** start of Dataset rows **

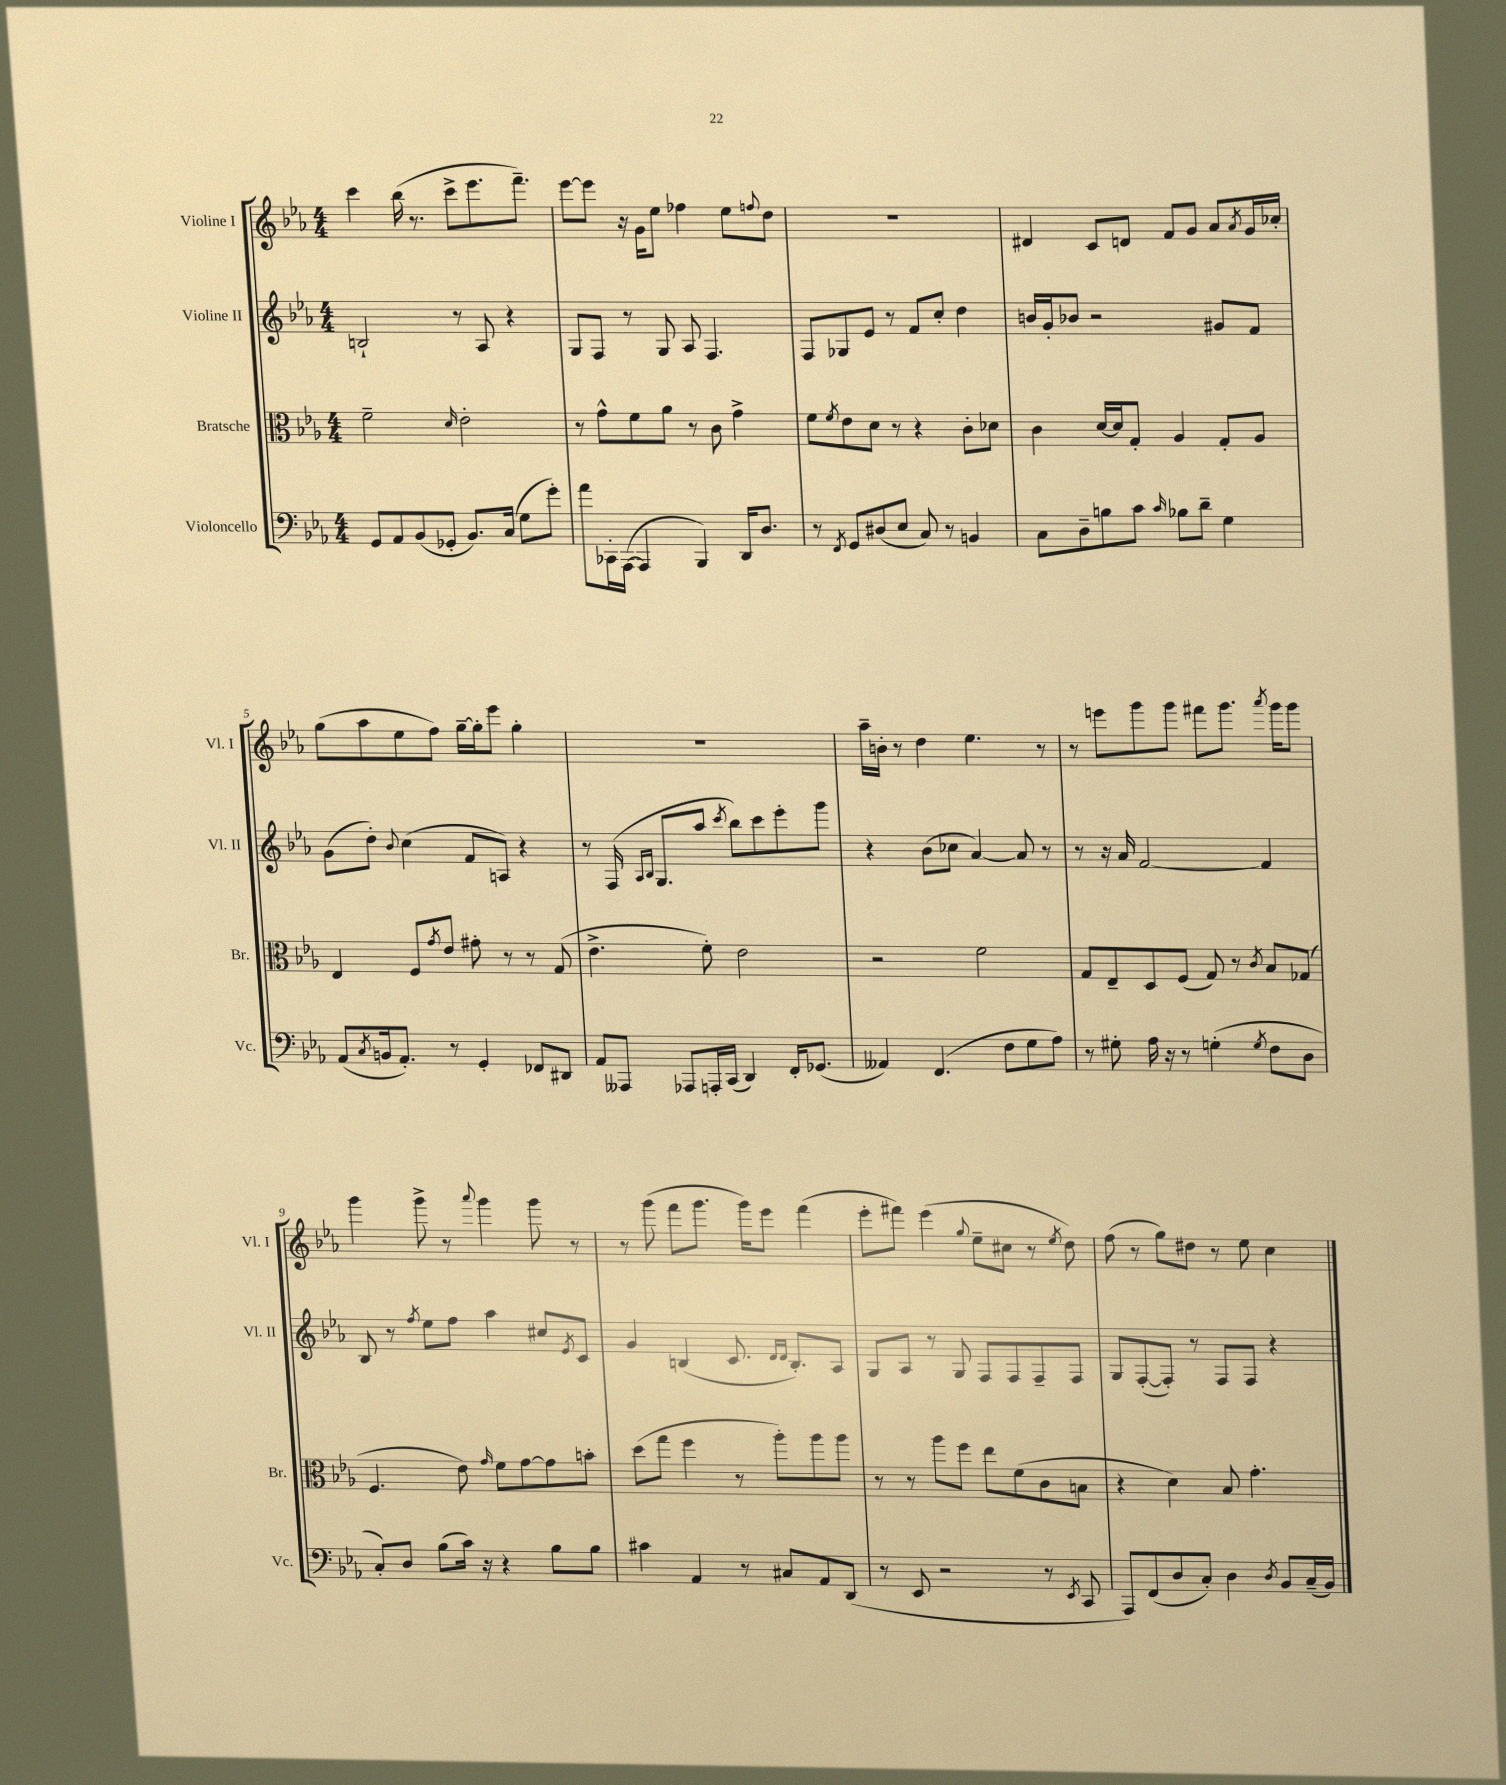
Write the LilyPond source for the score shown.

<<
\new StaffGroup <<
\new Staff = "s0" \with { instrumentName = "Violine I" shortInstrumentName = "Vl. I" } {
    \clef treble \key ees \major \numericTimeSignature \time 4/4
    c'''4 bes''16( r8. c'''8-> ees'''8. f'''8.--) |
    ees'''8~ ees'''8 r16 g'16 ees''8 fes''4 ees''8 \appoggiatura { f''8 } d''8 |
    R1 |
    dis'4 c'8 d'8 f'8 g'8 aes'8 \acciaccatura { aes'8 } g'16 ces''16-. |
    g''8( aes''8 ees''8 f''8) g''16~-- g''16-. ees'''8 g''4-. |
    R1 |
    aes''16-- b'16-. r8 d''4 ees''4. r8 |
    r8 e'''8 g'''8 g'''8 fis'''8 g'''8. \acciaccatura { aes'''8 } g'''16 g'''8 |
    g'''4 g'''8-> r8 \appoggiatura { aes'''8 } g'''4 g'''8 r8 |
    r8 g'''8( f'''8 g'''8. g'''16) ees'''8 f'''4( |
    ees'''8-. fis'''8) ees'''4( \appoggiatura { g''8 } ees''8-- cis''8 r8 \acciaccatura { ees''8 } d''8) |
    f''8( r8 g''8) dis''8 r8 ees''8 c''4 \bar "|." |
}
\new Staff = "s1" \with { instrumentName = "Violine II" shortInstrumentName = "Vl. II" } {
    \clef treble \key ees \major \numericTimeSignature \time 4/4
    b2-! r8 aes8 r4 |
    g8 f8 r8 g8 aes8 f4. |
    f8 ges8 ees'8 r8 f'8 c''8-. d''4 |
    b'16 g'16-. bes'8 r2 gis'8 f'8 |
    g'8( d''8-.) \appoggiatura { bes'8 } c''4( f'8 a8) r4 |
    r8 f16( \grace { aes16 bes16 } g8. aes''8 \acciaccatura { c'''8 } bes''8) c'''8 ees'''8-. g'''8 |
    r4 bes'8( ces''8 aes'4~) aes'8 r8 |
    r8 r16 aes'16 f'2~ f'4 |
    bes8 r8 \acciaccatura { f''8 } ees''8 f''8 aes''4 cis''8 \acciaccatura { ees'8 } c'8 |
    g'4 b4( c'8. \grace { d'16 d'16 } b8.-.) aes8 |
    g8 aes8 r8 g8 f8 f8 f8-- f8 |
    g8 f8~-.( f8-.) r8 f8 f8 r4 \bar "|." |
}
\new Staff = "s2" \with { instrumentName = "Bratsche" shortInstrumentName = "Br." } {
    \clef alto \key ees \major \numericTimeSignature \time 4/4
    f'2-- \grace { d'16 } ees'2-. |
    r8 g'8-^ f'8 aes'8 r8 c'8 g'4-> |
    f'8 \acciaccatura { f'8 } ees'8 d'8 r8 r4 c'8-. des'8 |
    c'4 d'16~ d'16 g8-. aes4 g8-. aes8 |
    ees4 f8 \acciaccatura { g'8 } ees'8 gis'8-. r8 r8 g8( |
    ees'4.-> f'8-.) ees'2 |
    r2 f'2 |
    g8 ees8-- d8 f8( g8) r8 \acciaccatura { c'8 } bes8 ges8( |
    f4. ees'8) \grace { g'16 } f'8 g'8~ g'8 b'8-. |
    d''8( g''8 f''4 r8 aes''8-.) aes''8 aes''8 |
    r8 r8 aes''8 f''8 ees''8 f'8( c'8 b8 |
    r4 d'4) bes8 g'4.-. \bar "|." |
}
\new Staff = "s3" \with { instrumentName = "Violoncello" shortInstrumentName = "Vc." } {
    \clef bass \key ees \major \numericTimeSignature \time 4/4
    g,8 aes,8 bes,8( ges,8-. bes,8.) c16( g8 g'8-.) |
    aes'8 ces,16-. aes,,16~( aes,,4 bes,,4) d,16 d8. |
    r8 \acciaccatura { f,8 } g,8 dis8( ees8 c8) r8 b,4 |
    c8 d8-- b8 c'8 \grace { c'16 } bes8 d'8-- g4 |
    aes,8( \acciaccatura { c8 } b,16 aes,8.-.) r8 g,4-. fes,8 dis,8 |
    aes,8 aeses,,8 aes,,8 a,,16-. c,16( d,4) f,16-. ges,8.( |
    aeses,4) f,4.( f8 g8 aes8) |
    r8 gis8-. aes16 r16 r8 g4-.( \acciaccatura { g8 } f8 d8 |
    c8-.) d8 bes8( c'16) r16 r4 bes8 bes8 |
    cis'4 aes,4 r8 cis8 aes,8 d,8( |
    r8 ees,8 r2 r8 \acciaccatura { ees,8 } c,8 |
    aes,,8) f,8( d8 c8-.) d4 \acciaccatura { d8 } bes,8 c16--( bes,16) \bar "|." |
}
>>
>>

** end of Dataset rows **

Challenge:
From the items above, pull out every line that contains the string "aeses" and copy each one.

Final result:
    aes,8 aeses,,8 aes,,8 a,,16-. c,16( d,4) f,16-. ges,8.( |
    aeses,4) f,4.( f8 g8 aes8) |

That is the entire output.